● **WHAT IS EXPECTED**: Search the records for "none". Copy every line where it appears.

● **SUPPLIED DATA**:
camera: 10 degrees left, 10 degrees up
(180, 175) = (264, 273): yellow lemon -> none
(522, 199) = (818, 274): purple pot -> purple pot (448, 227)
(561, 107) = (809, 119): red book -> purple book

--

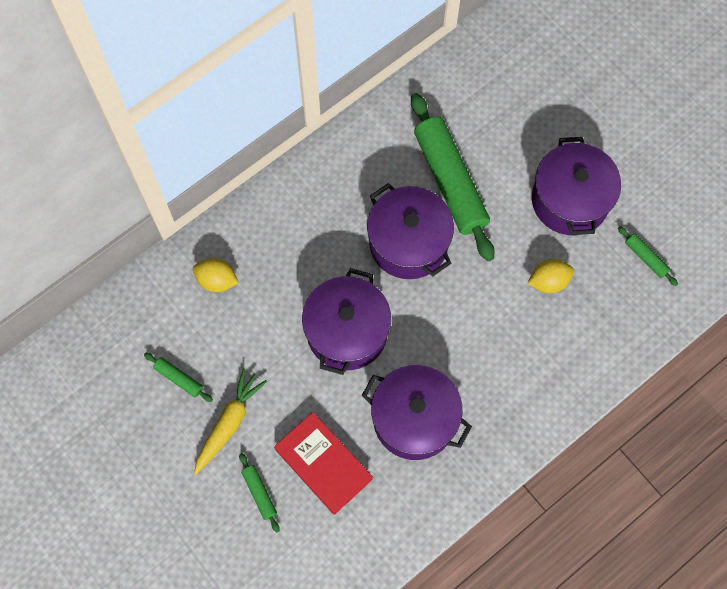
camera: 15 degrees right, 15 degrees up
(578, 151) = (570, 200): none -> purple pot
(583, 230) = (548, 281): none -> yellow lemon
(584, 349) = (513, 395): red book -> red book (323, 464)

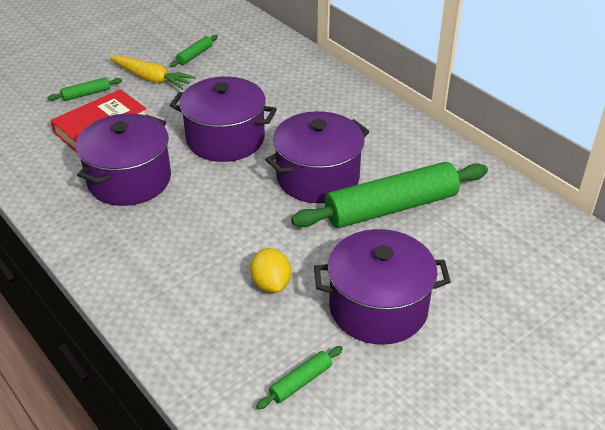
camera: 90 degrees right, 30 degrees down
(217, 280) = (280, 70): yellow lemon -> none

● **WORKED SOLUTION**:
(180, 175) = (264, 273): yellow lemon -> none
(578, 151) = (570, 200): none -> purple pot
(583, 230) = (548, 281): none -> yellow lemon
(217, 280) = (280, 70): yellow lemon -> none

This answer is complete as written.